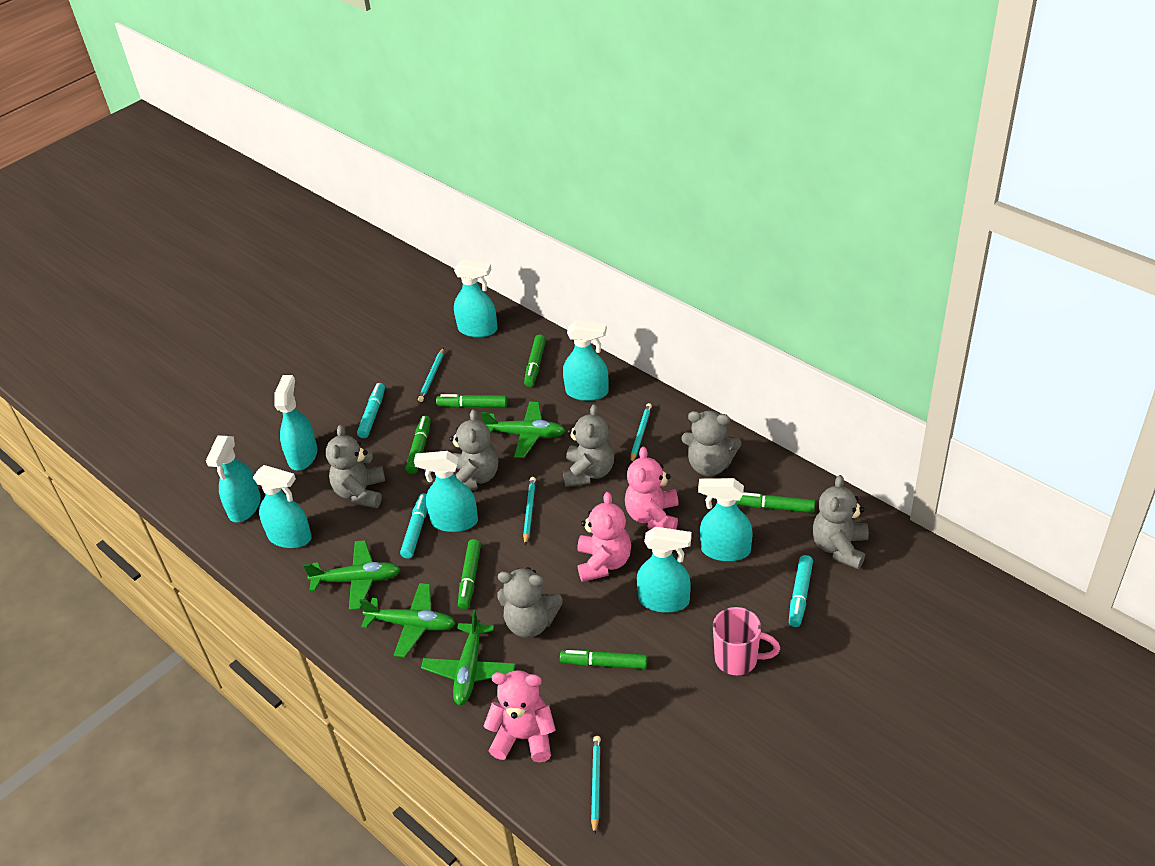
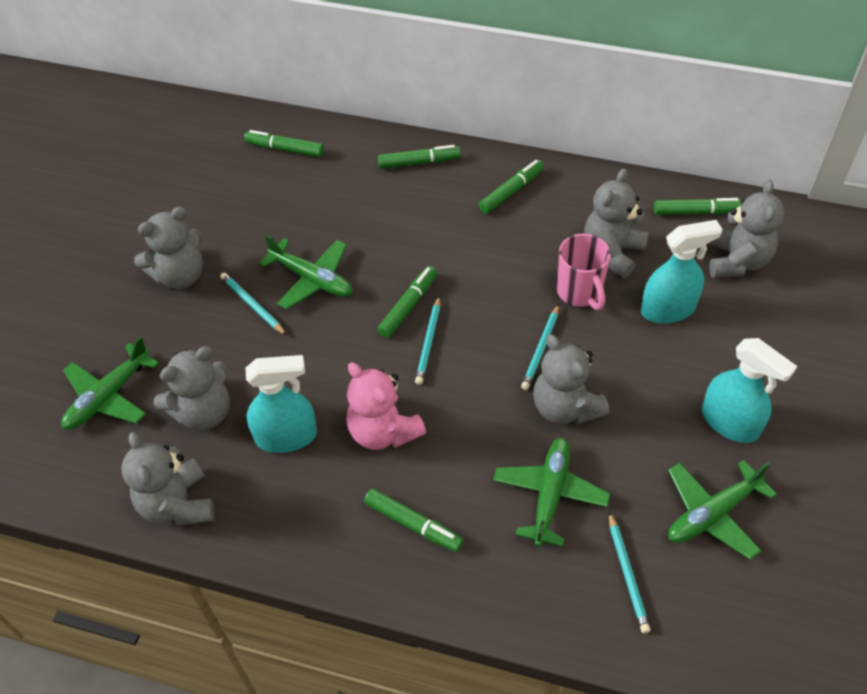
pink teddy bear: 3 -> 1
turquoise marker: 3 -> 0
turquoise spray bottle: 8 -> 3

Required work » In the printed copy, the material above must appear unchanged and without its pictures.

Exercise response »
pink teddy bear: 3 -> 1
turquoise marker: 3 -> 0
turquoise spray bottle: 8 -> 3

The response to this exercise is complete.